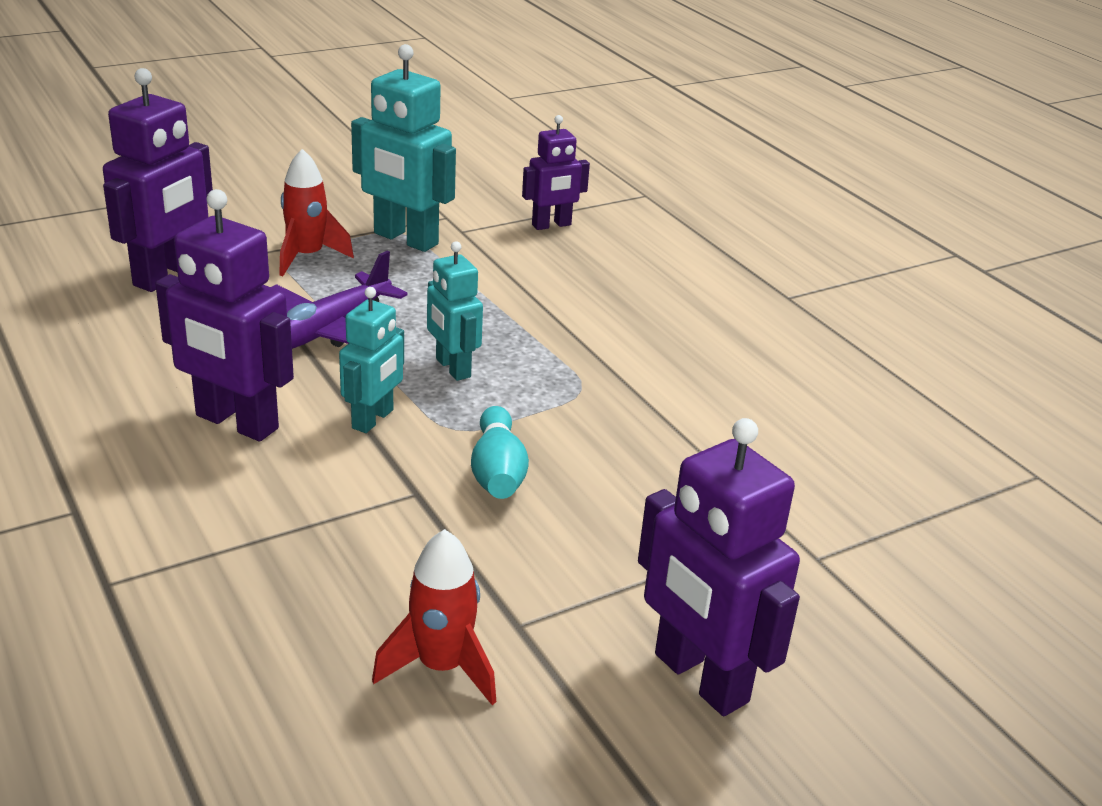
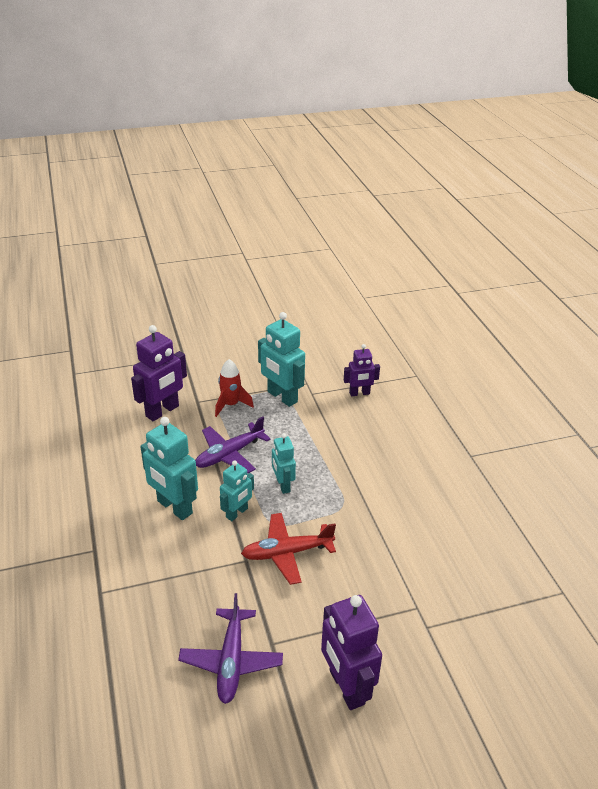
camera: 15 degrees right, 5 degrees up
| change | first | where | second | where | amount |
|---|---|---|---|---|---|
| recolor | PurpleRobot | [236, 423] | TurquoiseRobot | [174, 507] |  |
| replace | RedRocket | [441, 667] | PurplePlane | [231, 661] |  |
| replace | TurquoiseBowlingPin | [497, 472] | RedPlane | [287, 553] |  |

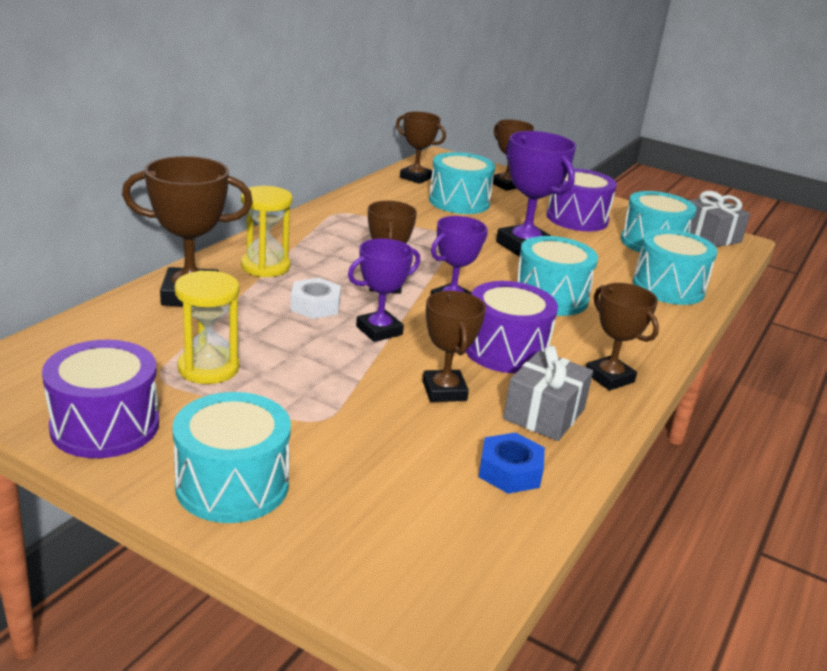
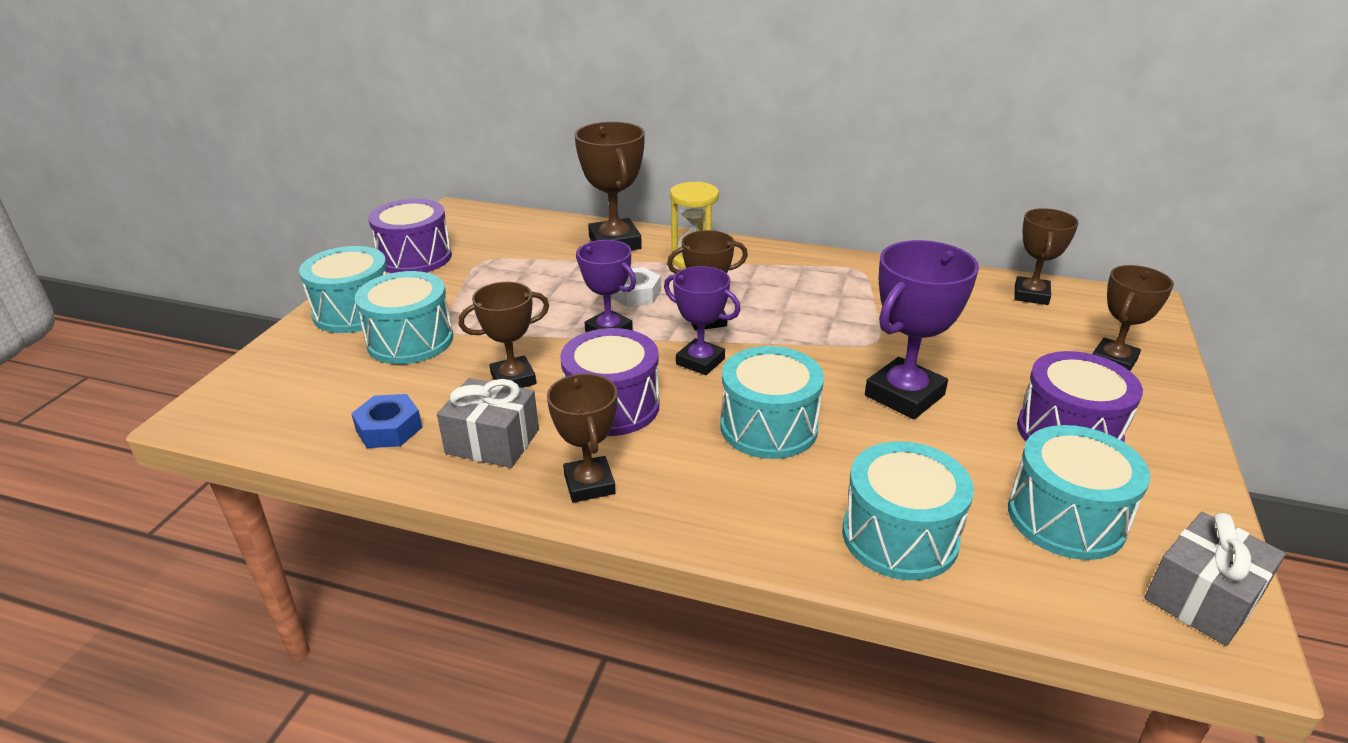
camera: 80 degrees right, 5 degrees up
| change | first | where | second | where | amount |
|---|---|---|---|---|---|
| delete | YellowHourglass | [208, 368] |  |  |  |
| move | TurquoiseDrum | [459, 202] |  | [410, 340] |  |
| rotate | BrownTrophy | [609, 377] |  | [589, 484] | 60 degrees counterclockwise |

--

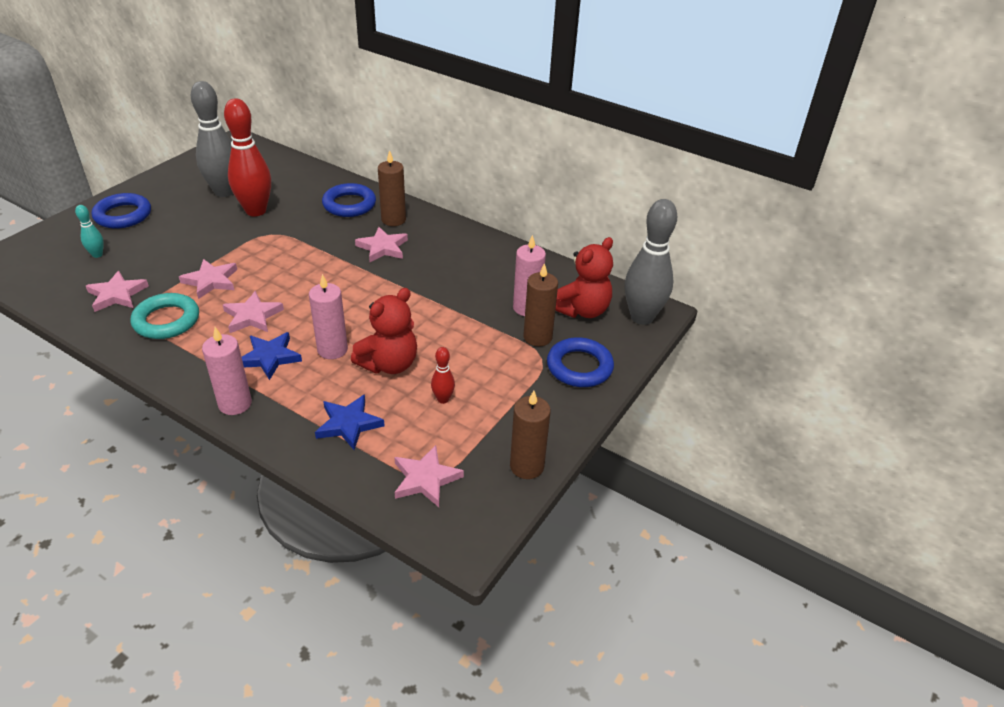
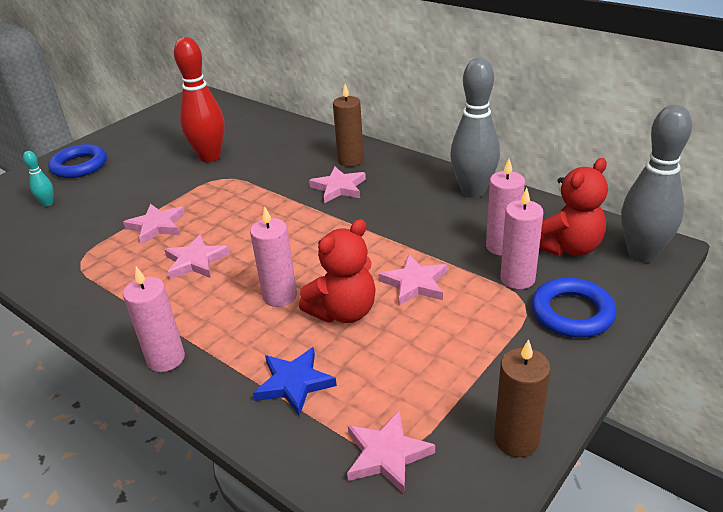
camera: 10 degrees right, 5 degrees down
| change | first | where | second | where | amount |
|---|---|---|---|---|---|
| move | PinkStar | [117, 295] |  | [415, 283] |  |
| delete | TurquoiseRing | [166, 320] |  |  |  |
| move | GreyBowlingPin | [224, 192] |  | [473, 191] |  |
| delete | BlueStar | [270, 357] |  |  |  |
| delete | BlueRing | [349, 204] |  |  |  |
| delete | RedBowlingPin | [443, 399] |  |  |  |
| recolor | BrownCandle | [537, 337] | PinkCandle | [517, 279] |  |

### WHAT IS REQUIRED:
After locating the line holding "camera: 15 degrees right, 5 degrees up" above, output exactly that line and every line after it through the line holding "recolor | PurpleRobot". Include nothing else.

### ANSWER TO THE PROBLEM:
camera: 15 degrees right, 5 degrees up
| change | first | where | second | where | amount |
|---|---|---|---|---|---|
| recolor | PurpleRobot | [236, 423] | TurquoiseRobot | [174, 507] |  |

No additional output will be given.